■ Exercise brief:
Could you give the data that follows again exactly, without its pictures?
--- Source data Enclosed Below ---
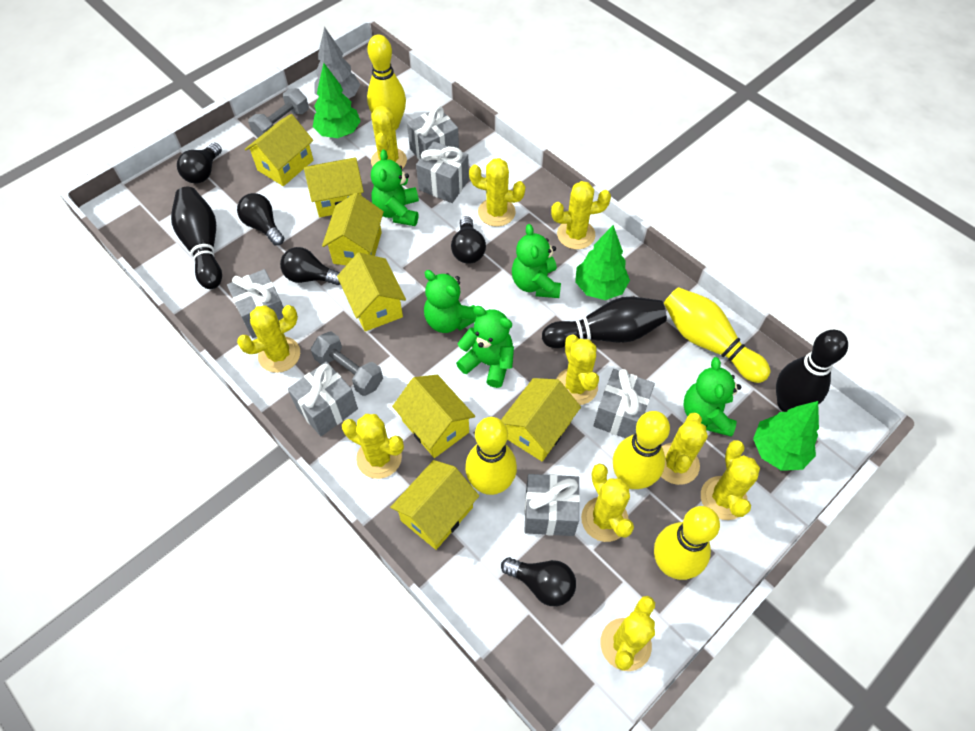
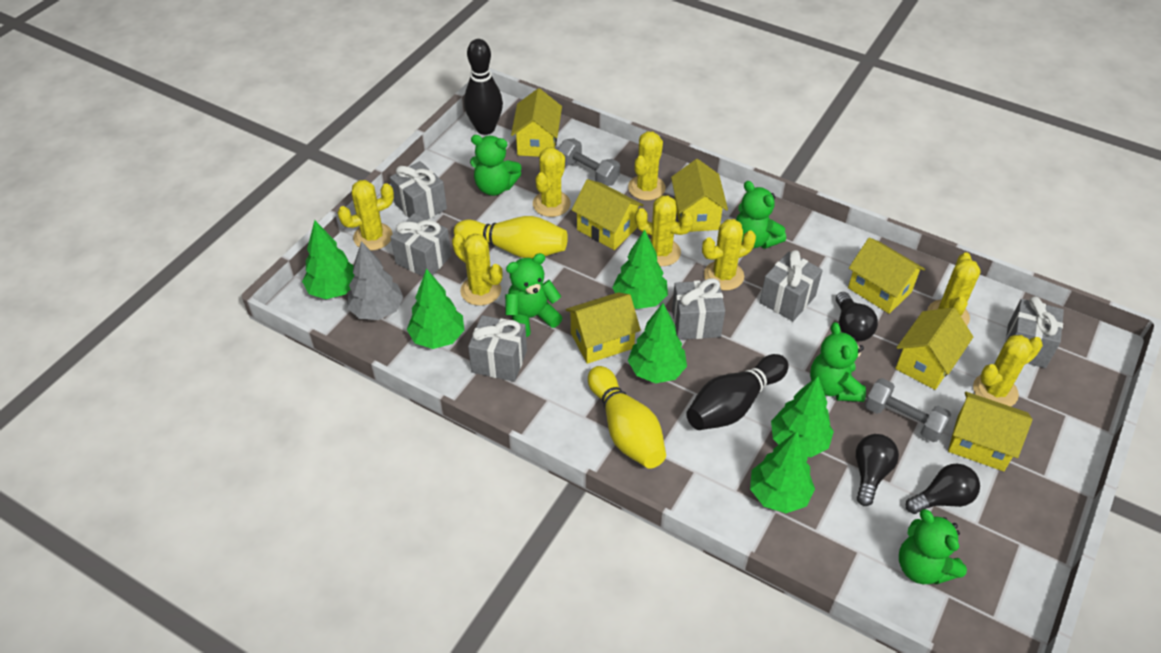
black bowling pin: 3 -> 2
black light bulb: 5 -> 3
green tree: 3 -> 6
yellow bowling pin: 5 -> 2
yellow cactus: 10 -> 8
--- End of Enclosed Source data ---
■ Response area:
black bowling pin: 3 -> 2
black light bulb: 5 -> 3
green tree: 3 -> 6
yellow bowling pin: 5 -> 2
yellow cactus: 10 -> 8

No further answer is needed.